*** Opening of Source records ***

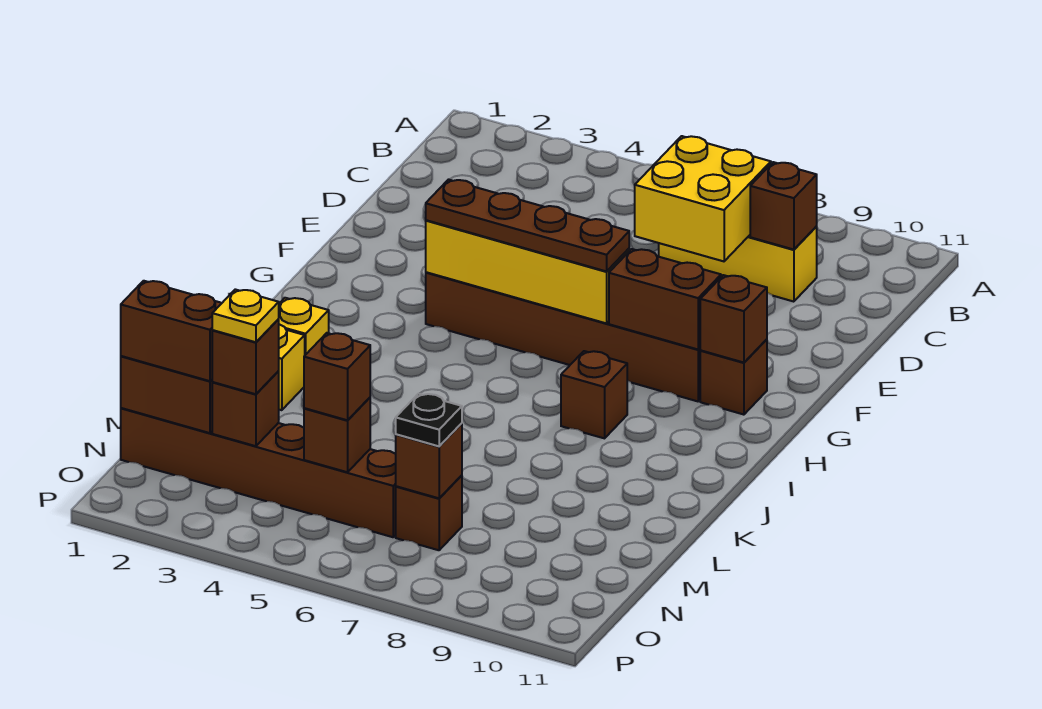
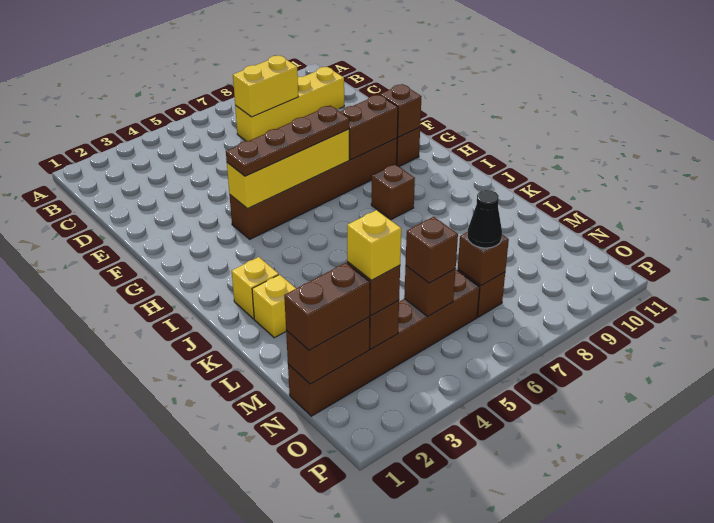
yellow brick C7:C9 level 1 -> yellow brick C7:C10 level 1
yellow brick C7:D8 level 2 -> yellow brick C7:C8 level 2
brown brick C9 level 2 -> none
yellow plate N3 level 4 -> yellow brick N3 level 4
black plate N7 level 3 -> black cone N7 level 3

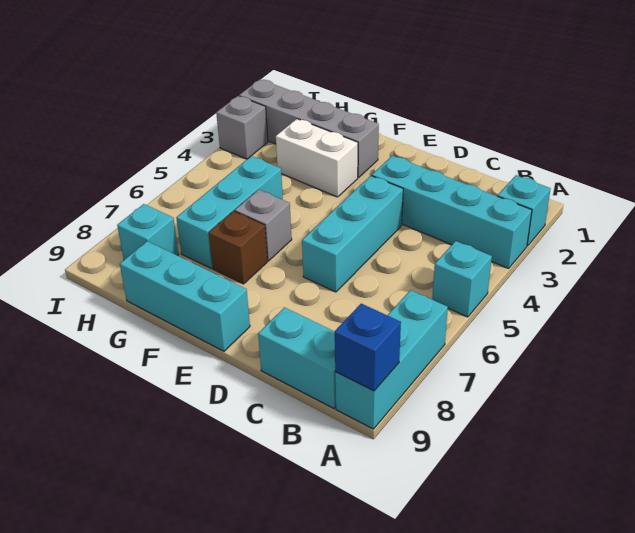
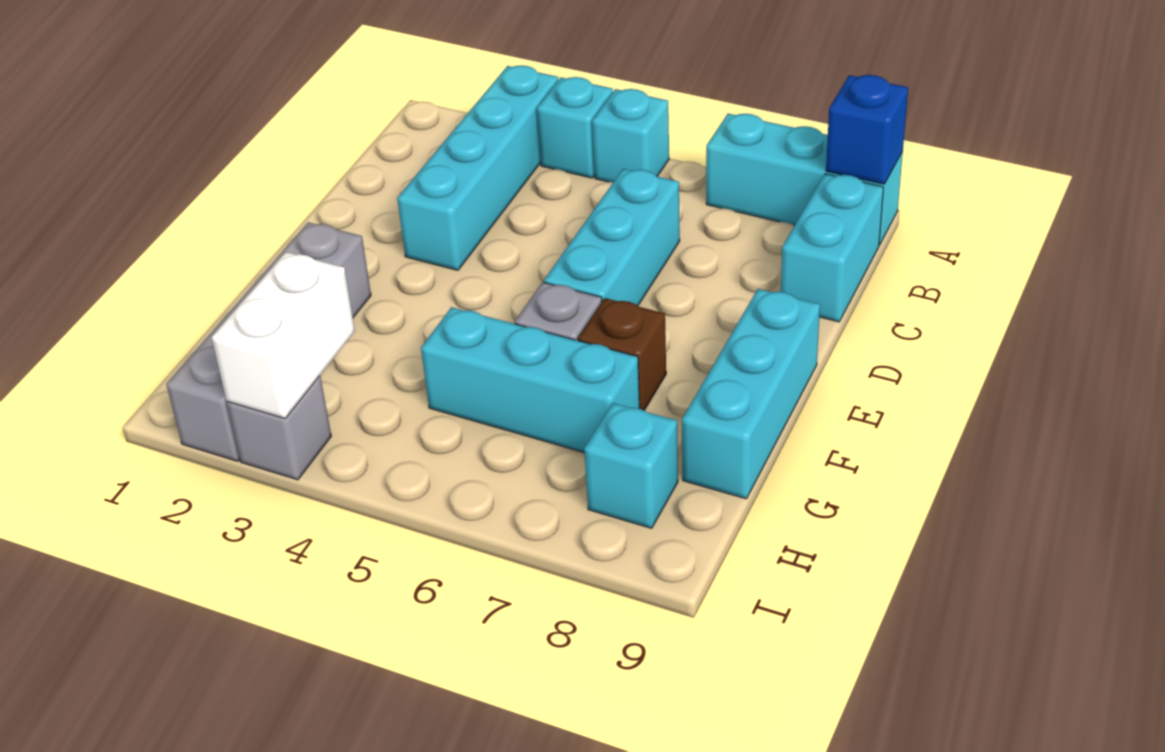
cyan brick A2 level 1 -> cyan brick A4 level 1
cyan brick D4:D6 level 1 -> cyan brick C6:E6 level 1
white brick F3:G3 level 1 -> white brick H3:I3 level 2

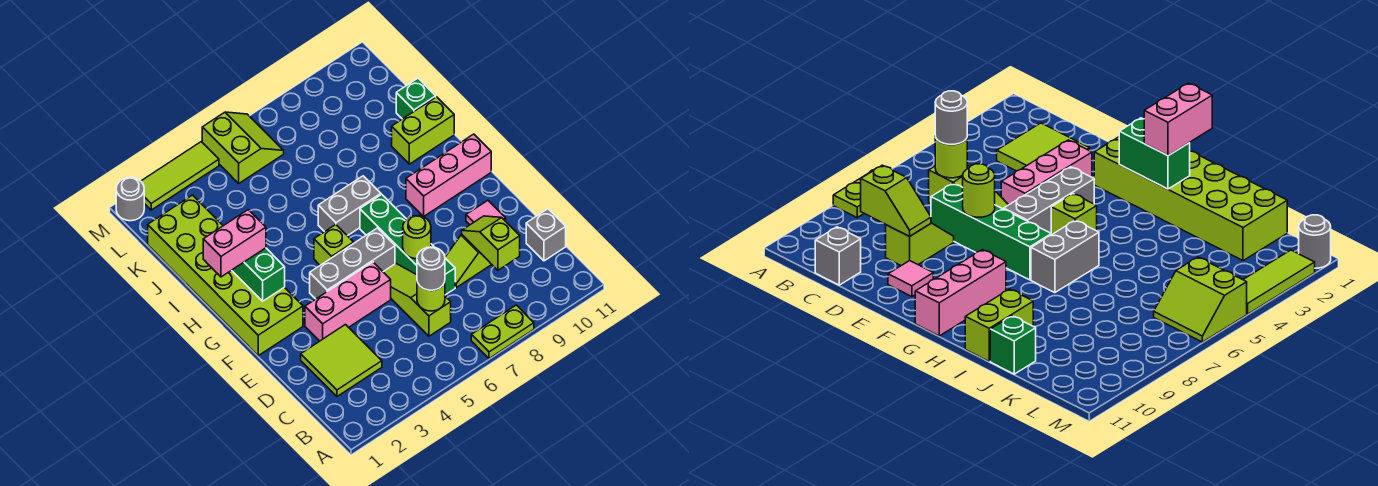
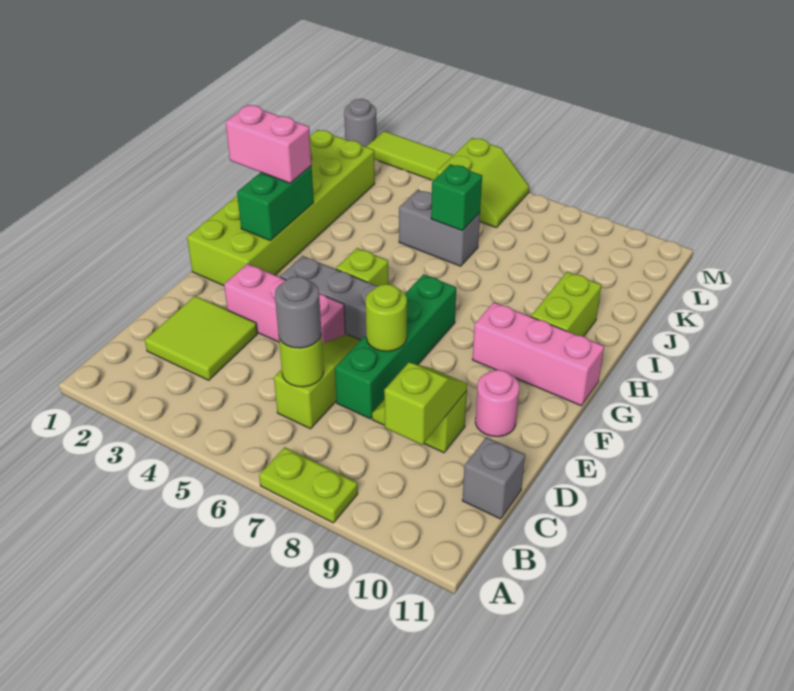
pink tile E10 level 1 -> pink round brick E10 level 1
grey brick H6:H7 level 1 -> grey brick J5:J6 level 1
lime brick I10:I11 level 1 -> lime brick H10:I10 level 1
green brick J11 level 1 -> green brick J6 level 2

*** Close of Source records ***

→ What you need to do
The word is "yellow". Copy every line above where it appears.

→ Answer for this exercise
yellow brick C7:C9 level 1 -> yellow brick C7:C10 level 1
yellow brick C7:D8 level 2 -> yellow brick C7:C8 level 2
yellow plate N3 level 4 -> yellow brick N3 level 4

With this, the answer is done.